- [Source data]
-*-
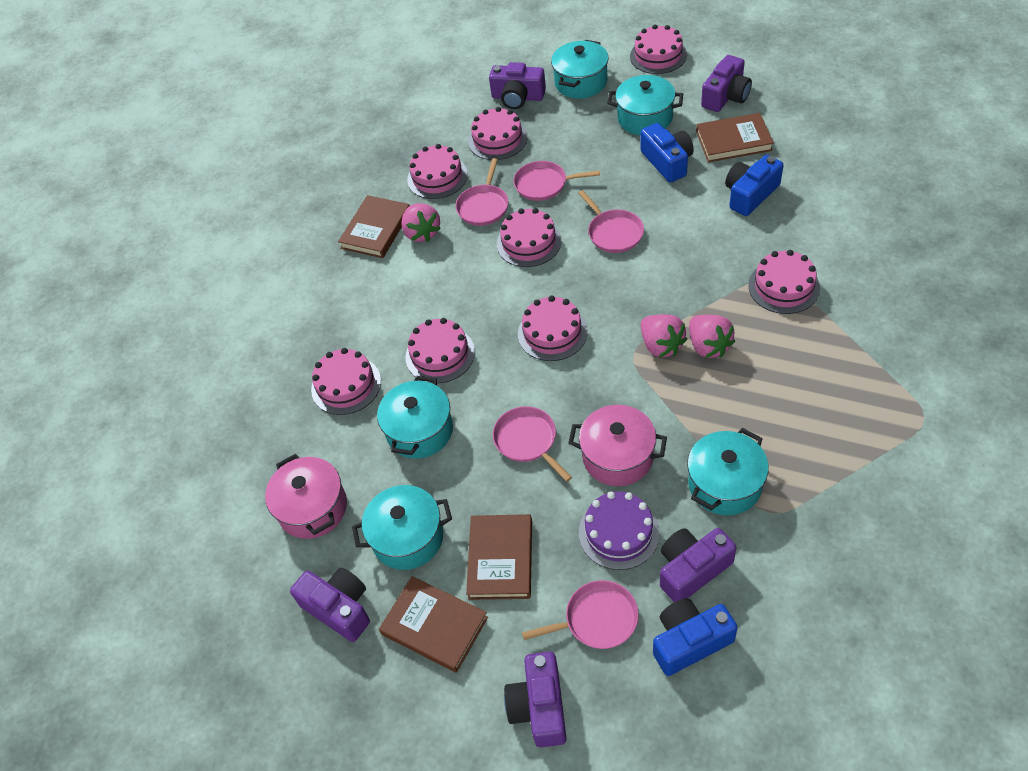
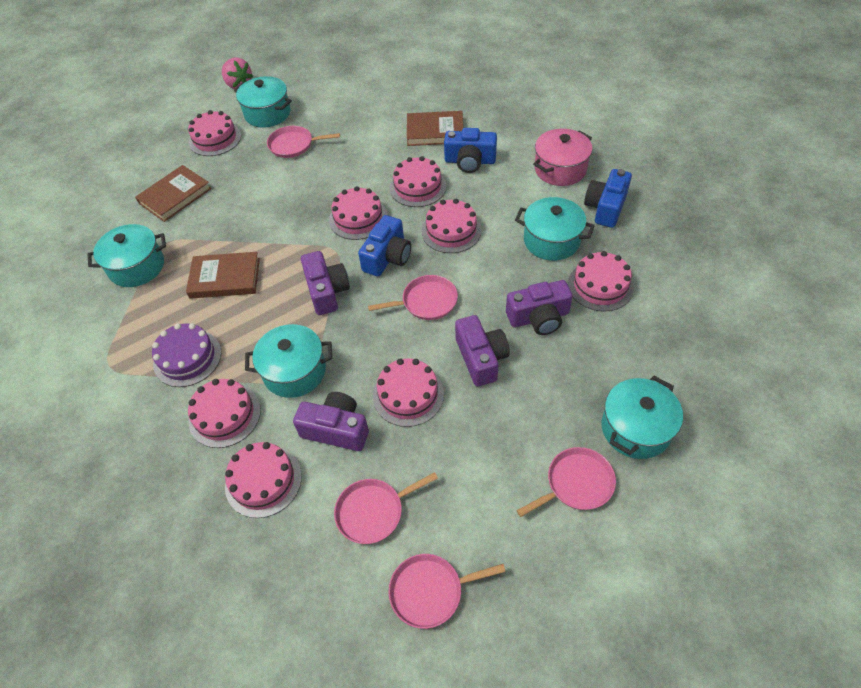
brown book: 4 -> 3
pink pot: 2 -> 1
pink strawberry: 3 -> 1
purple camera: 5 -> 4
-*-
- [Exercise directions] Repeat the material above in full and unchanged, minus its images.

- [Answer box]
brown book: 4 -> 3
pink pot: 2 -> 1
pink strawberry: 3 -> 1
purple camera: 5 -> 4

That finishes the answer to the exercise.